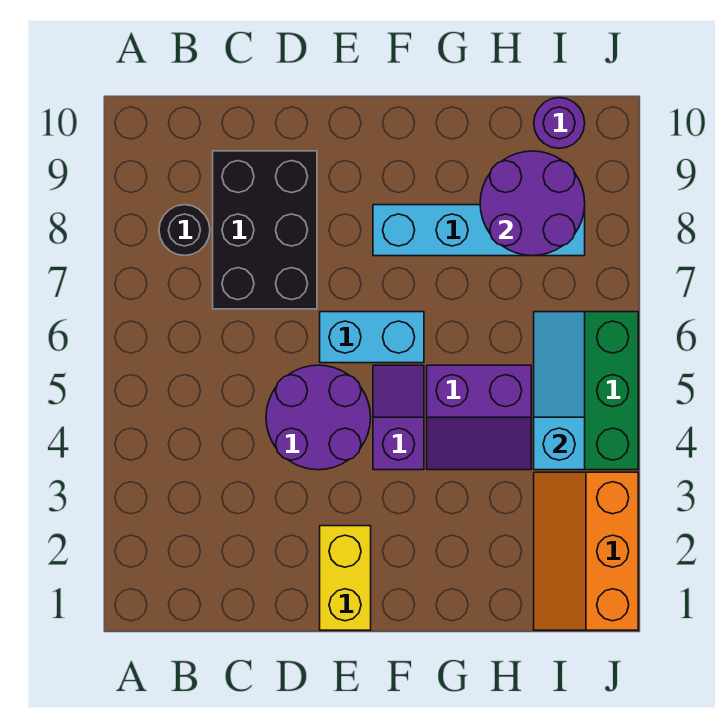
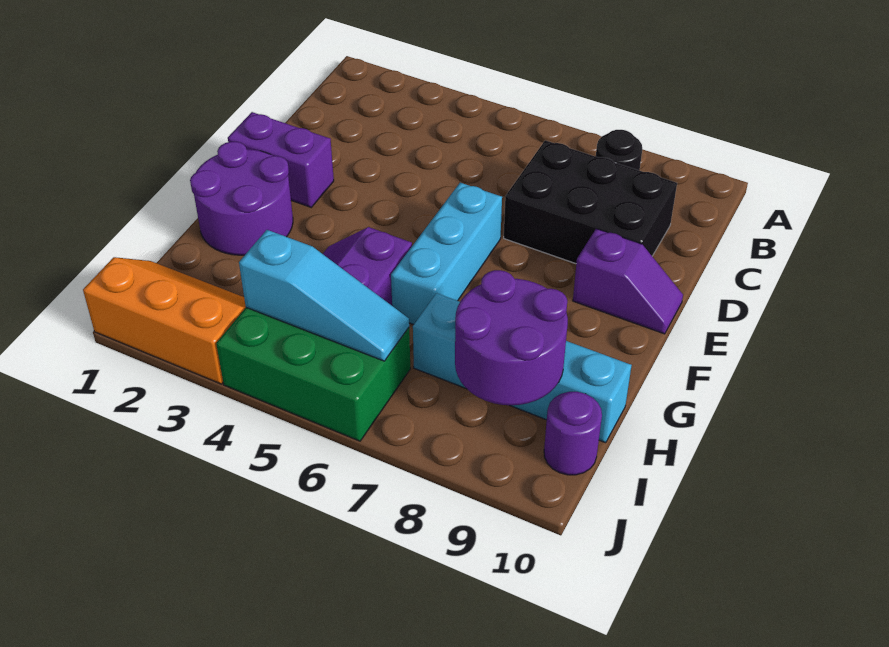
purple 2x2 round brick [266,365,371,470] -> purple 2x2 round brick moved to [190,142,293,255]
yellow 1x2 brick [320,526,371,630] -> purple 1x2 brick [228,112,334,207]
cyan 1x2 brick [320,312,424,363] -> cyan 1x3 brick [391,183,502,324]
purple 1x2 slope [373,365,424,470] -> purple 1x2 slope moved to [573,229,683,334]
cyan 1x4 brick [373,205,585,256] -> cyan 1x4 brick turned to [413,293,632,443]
...
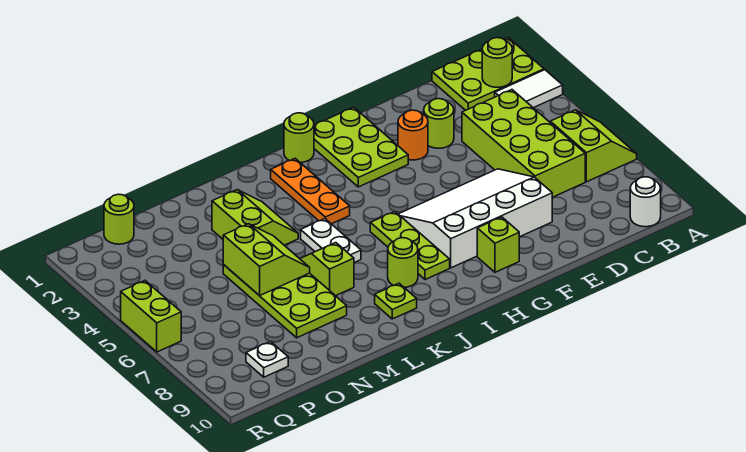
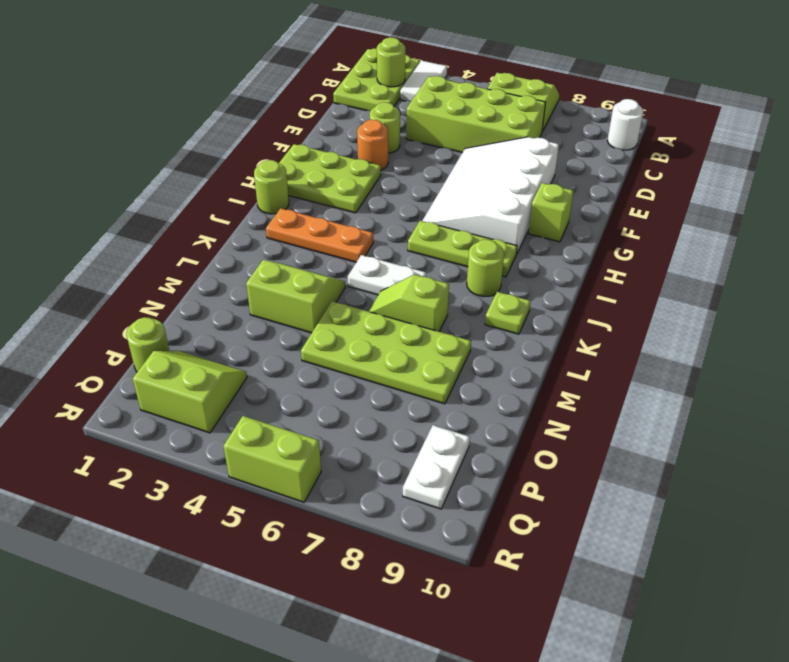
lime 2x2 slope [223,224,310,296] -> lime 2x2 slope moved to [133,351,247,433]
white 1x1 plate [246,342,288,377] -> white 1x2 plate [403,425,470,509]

> [Work instruction] Every line above that holds the string "cyan" should be copied into the answer.

> [Solution to this task]
cyan 1x2 brick [320,312,424,363] -> cyan 1x3 brick [391,183,502,324]
cyan 1x4 brick [373,205,585,256] -> cyan 1x4 brick turned to [413,293,632,443]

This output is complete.